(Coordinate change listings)
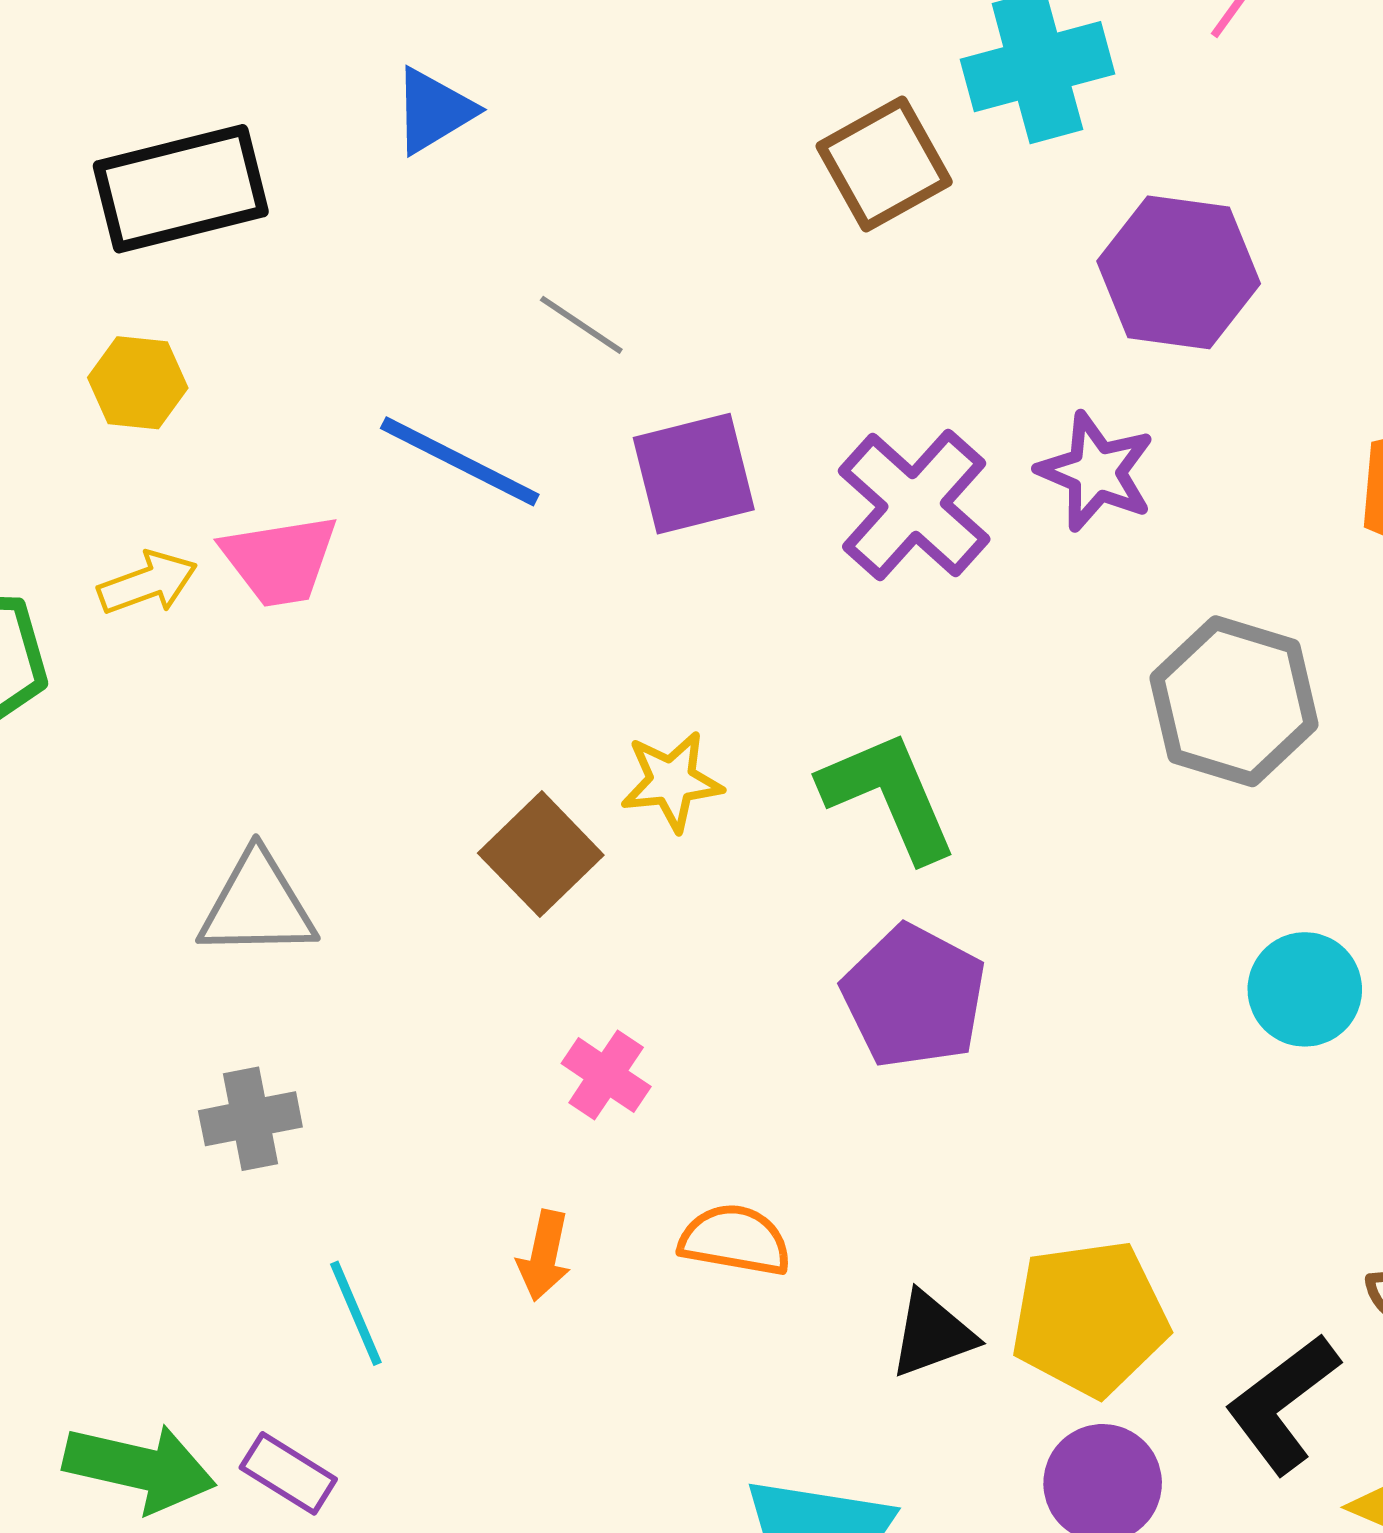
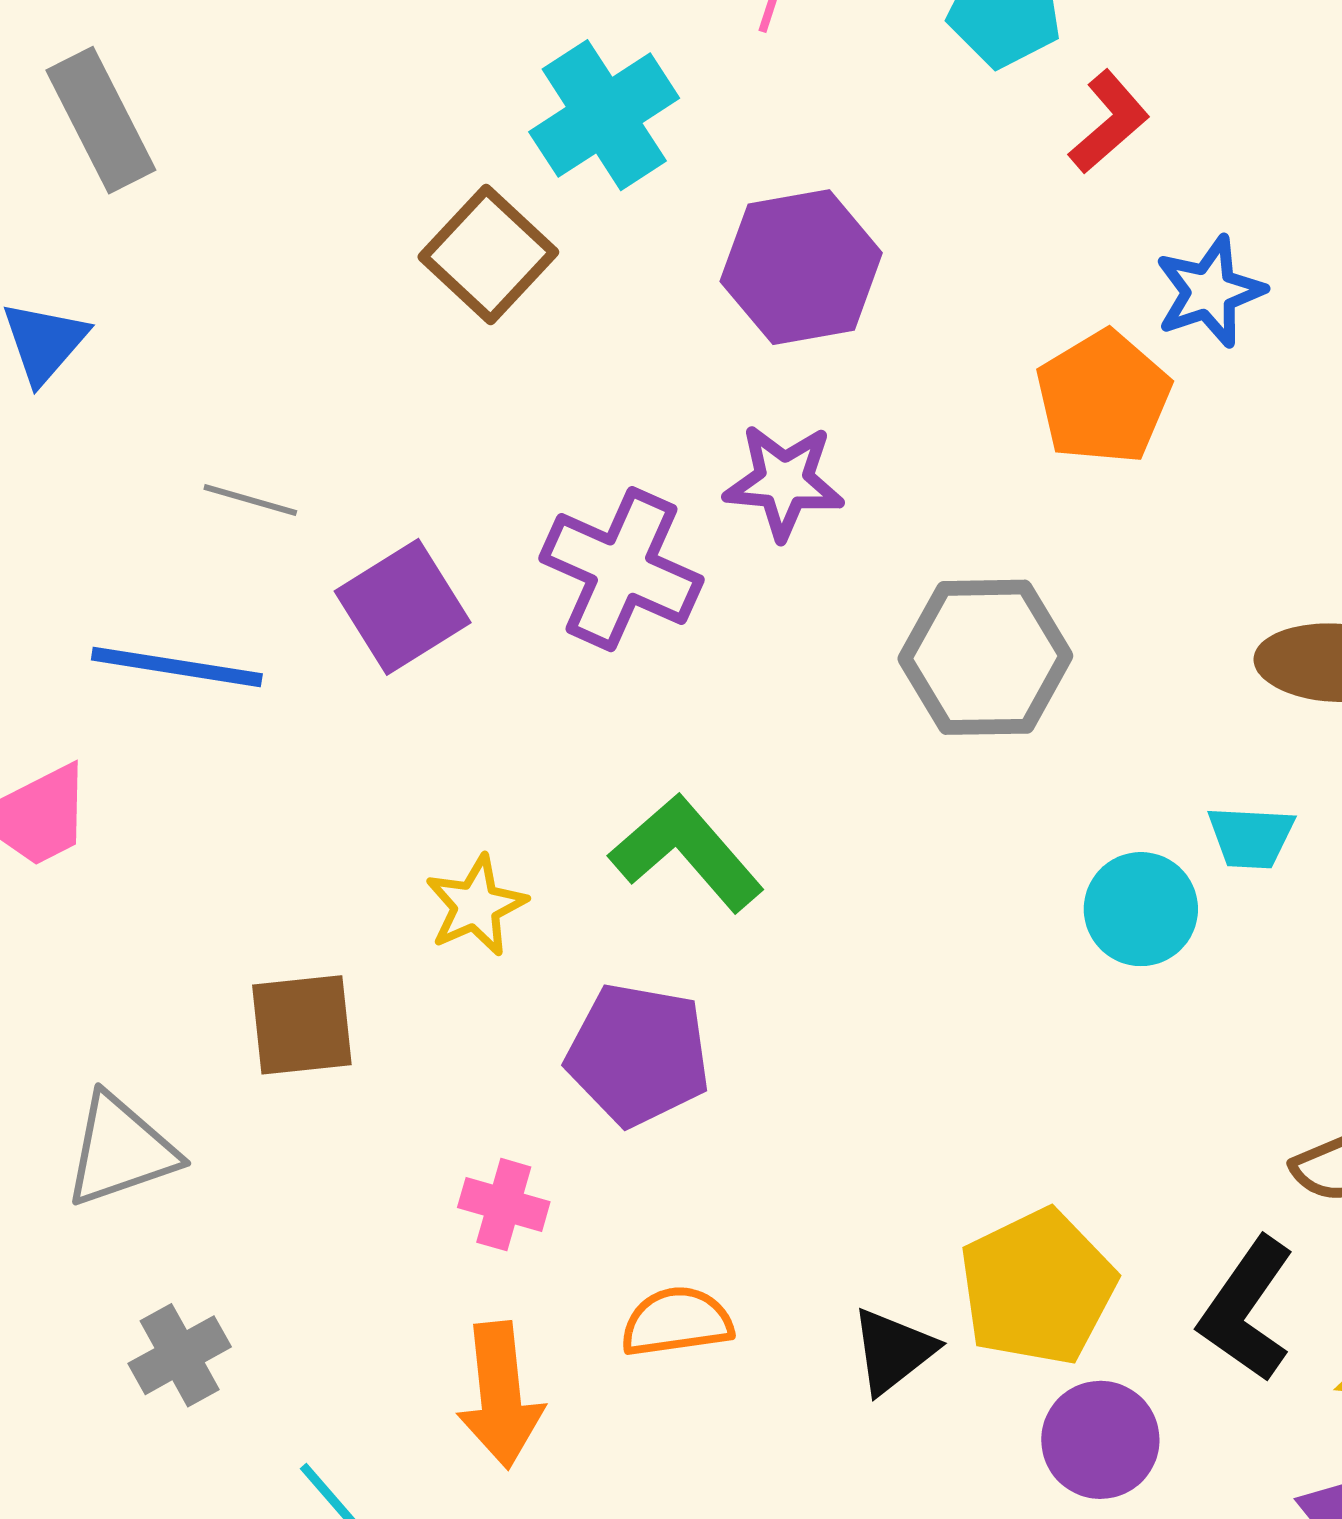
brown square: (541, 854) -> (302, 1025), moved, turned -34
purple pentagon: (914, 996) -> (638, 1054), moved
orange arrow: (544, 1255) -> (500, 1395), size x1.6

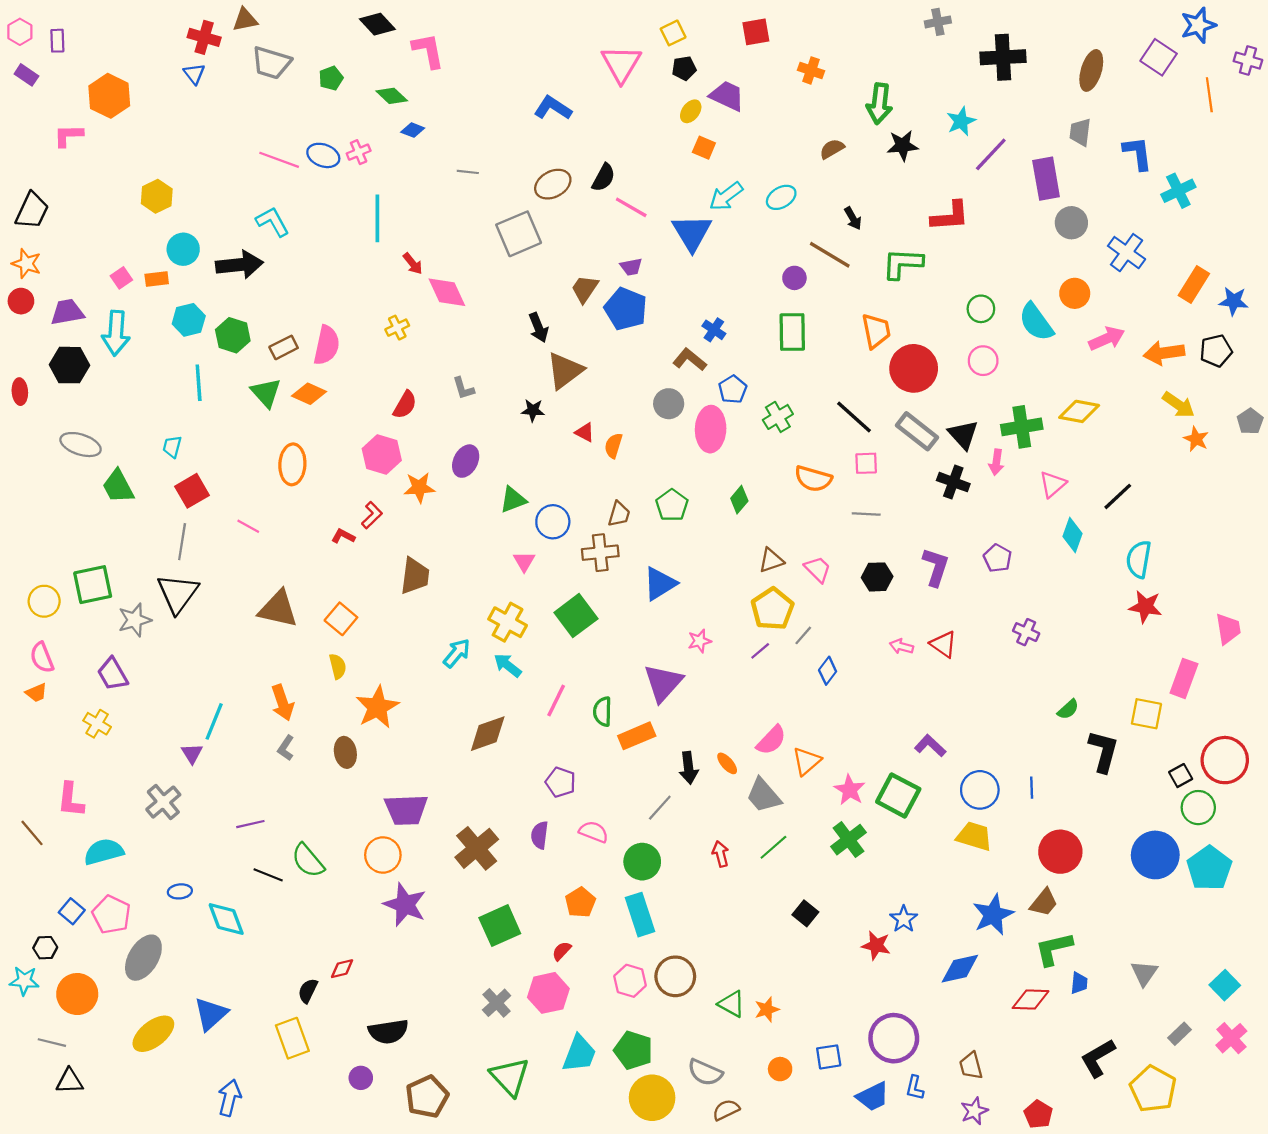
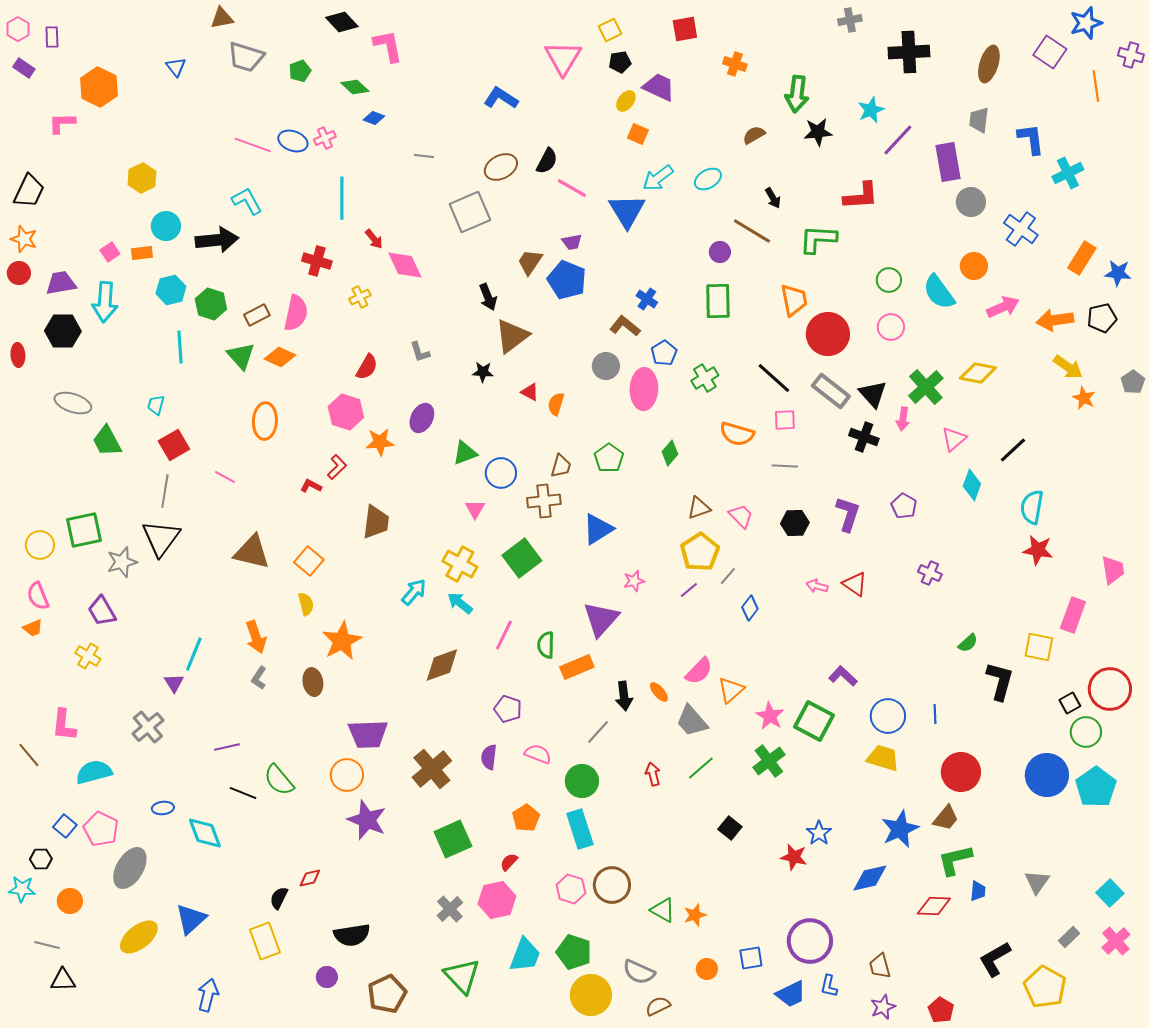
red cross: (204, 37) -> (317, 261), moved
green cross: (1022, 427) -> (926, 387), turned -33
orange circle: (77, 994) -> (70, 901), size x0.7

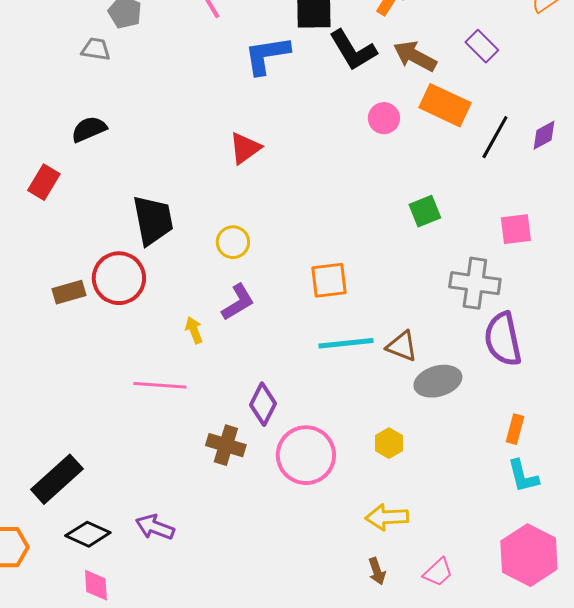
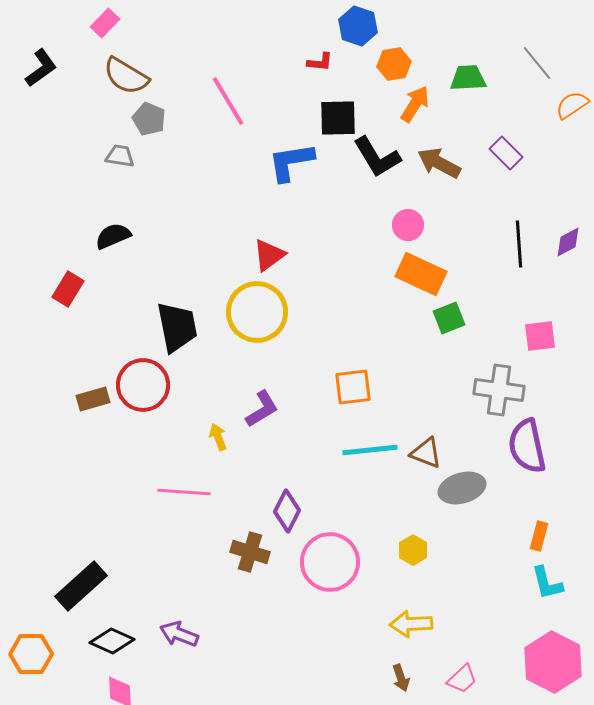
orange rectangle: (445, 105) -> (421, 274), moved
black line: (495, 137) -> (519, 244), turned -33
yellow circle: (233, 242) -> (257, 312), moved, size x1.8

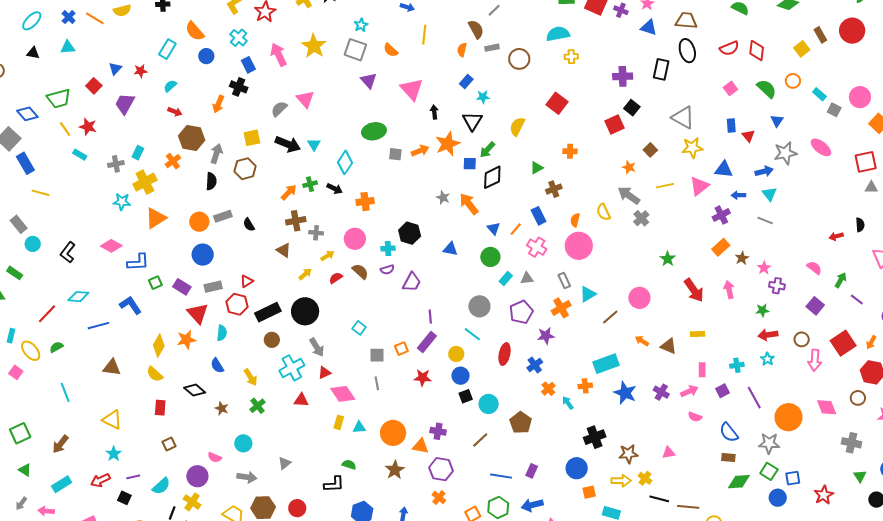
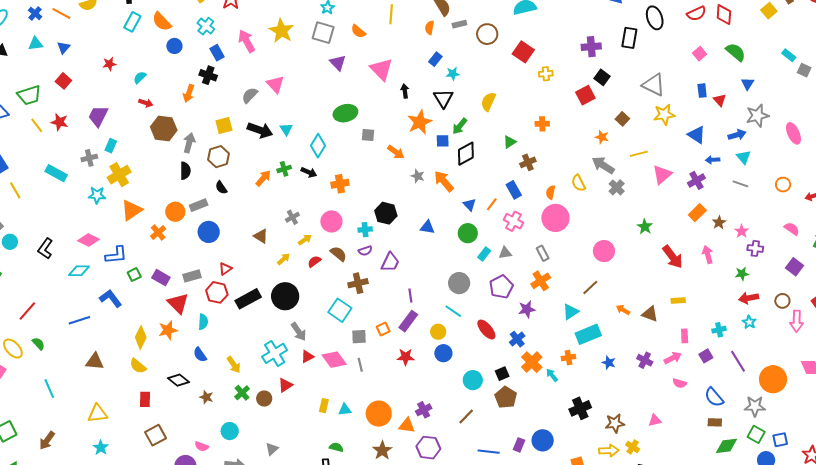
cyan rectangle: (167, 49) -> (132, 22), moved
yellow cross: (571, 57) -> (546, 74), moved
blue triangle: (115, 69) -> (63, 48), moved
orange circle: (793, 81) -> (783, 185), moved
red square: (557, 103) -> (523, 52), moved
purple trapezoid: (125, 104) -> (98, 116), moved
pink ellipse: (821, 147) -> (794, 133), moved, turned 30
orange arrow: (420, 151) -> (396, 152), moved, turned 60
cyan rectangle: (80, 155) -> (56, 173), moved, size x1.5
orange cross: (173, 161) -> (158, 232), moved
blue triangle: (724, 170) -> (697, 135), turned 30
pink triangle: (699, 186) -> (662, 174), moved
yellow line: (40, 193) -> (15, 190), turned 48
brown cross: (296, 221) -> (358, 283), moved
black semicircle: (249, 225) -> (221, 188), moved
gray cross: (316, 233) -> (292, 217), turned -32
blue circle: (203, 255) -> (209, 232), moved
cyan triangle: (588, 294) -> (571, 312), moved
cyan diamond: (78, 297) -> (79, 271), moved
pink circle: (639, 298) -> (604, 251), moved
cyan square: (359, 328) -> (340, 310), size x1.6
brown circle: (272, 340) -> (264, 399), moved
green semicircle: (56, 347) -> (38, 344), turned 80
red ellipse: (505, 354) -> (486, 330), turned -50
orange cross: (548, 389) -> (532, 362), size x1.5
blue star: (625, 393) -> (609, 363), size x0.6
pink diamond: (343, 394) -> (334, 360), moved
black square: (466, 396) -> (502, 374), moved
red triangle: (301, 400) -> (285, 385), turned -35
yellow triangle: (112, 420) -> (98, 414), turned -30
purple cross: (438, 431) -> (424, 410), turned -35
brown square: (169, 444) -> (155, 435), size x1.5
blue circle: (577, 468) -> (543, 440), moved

Assignment
From the data above, retype only the lines starting with the line with "orange arrow: (544, 1255)" and going on through the line with "cyan square: (359, 328)", exactly, leaving out the pictures.

Problem solution
orange arrow: (544, 1255) -> (500, 1395), size x1.6

red cross: (204, 37) -> (317, 261), moved
green cross: (1022, 427) -> (926, 387), turned -33
orange circle: (77, 994) -> (70, 901), size x0.7

orange rectangle: (445, 105) -> (421, 274), moved
black line: (495, 137) -> (519, 244), turned -33
yellow circle: (233, 242) -> (257, 312), moved, size x1.8

cyan rectangle: (167, 49) -> (132, 22), moved
yellow cross: (571, 57) -> (546, 74), moved
blue triangle: (115, 69) -> (63, 48), moved
orange circle: (793, 81) -> (783, 185), moved
red square: (557, 103) -> (523, 52), moved
purple trapezoid: (125, 104) -> (98, 116), moved
pink ellipse: (821, 147) -> (794, 133), moved, turned 30
orange arrow: (420, 151) -> (396, 152), moved, turned 60
cyan rectangle: (80, 155) -> (56, 173), moved, size x1.5
orange cross: (173, 161) -> (158, 232), moved
blue triangle: (724, 170) -> (697, 135), turned 30
pink triangle: (699, 186) -> (662, 174), moved
yellow line: (40, 193) -> (15, 190), turned 48
brown cross: (296, 221) -> (358, 283), moved
black semicircle: (249, 225) -> (221, 188), moved
gray cross: (316, 233) -> (292, 217), turned -32
blue circle: (203, 255) -> (209, 232), moved
cyan triangle: (588, 294) -> (571, 312), moved
cyan diamond: (78, 297) -> (79, 271), moved
pink circle: (639, 298) -> (604, 251), moved
cyan square: (359, 328) -> (340, 310), size x1.6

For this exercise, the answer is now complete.